__EXERCISE OBJECTIVE__:
Through the last line of the entries, please copy every line exactly, starting with the one that contains "CN101 pin 2: 5V -> 0V".

(Edit difference data)
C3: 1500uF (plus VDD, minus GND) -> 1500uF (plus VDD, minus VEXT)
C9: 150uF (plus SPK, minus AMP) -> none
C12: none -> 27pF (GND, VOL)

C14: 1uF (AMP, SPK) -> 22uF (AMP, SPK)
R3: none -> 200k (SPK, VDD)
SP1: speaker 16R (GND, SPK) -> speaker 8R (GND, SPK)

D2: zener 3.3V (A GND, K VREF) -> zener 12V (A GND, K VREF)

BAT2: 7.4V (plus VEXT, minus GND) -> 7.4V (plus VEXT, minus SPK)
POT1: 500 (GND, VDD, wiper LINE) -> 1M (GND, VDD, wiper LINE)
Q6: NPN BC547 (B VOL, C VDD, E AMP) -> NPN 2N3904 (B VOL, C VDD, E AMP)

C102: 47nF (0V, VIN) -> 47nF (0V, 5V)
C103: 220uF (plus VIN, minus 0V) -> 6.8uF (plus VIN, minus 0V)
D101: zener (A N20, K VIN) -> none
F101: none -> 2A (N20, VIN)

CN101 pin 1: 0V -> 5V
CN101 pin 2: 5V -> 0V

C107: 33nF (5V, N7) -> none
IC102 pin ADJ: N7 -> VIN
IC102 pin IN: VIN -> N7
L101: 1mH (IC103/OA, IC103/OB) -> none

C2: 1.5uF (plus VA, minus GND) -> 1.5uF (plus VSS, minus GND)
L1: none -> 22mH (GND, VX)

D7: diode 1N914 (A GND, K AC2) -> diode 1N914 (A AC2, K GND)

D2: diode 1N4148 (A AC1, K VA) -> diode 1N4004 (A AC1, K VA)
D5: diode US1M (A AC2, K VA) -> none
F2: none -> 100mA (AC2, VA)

__WORKED SOLUTION__:
CN101 pin 2: 5V -> 0V

C107: 33nF (5V, N7) -> none
IC102 pin ADJ: N7 -> VIN
IC102 pin IN: VIN -> N7
L101: 1mH (IC103/OA, IC103/OB) -> none

C2: 1.5uF (plus VA, minus GND) -> 1.5uF (plus VSS, minus GND)
L1: none -> 22mH (GND, VX)

D7: diode 1N914 (A GND, K AC2) -> diode 1N914 (A AC2, K GND)

D2: diode 1N4148 (A AC1, K VA) -> diode 1N4004 (A AC1, K VA)
D5: diode US1M (A AC2, K VA) -> none
F2: none -> 100mA (AC2, VA)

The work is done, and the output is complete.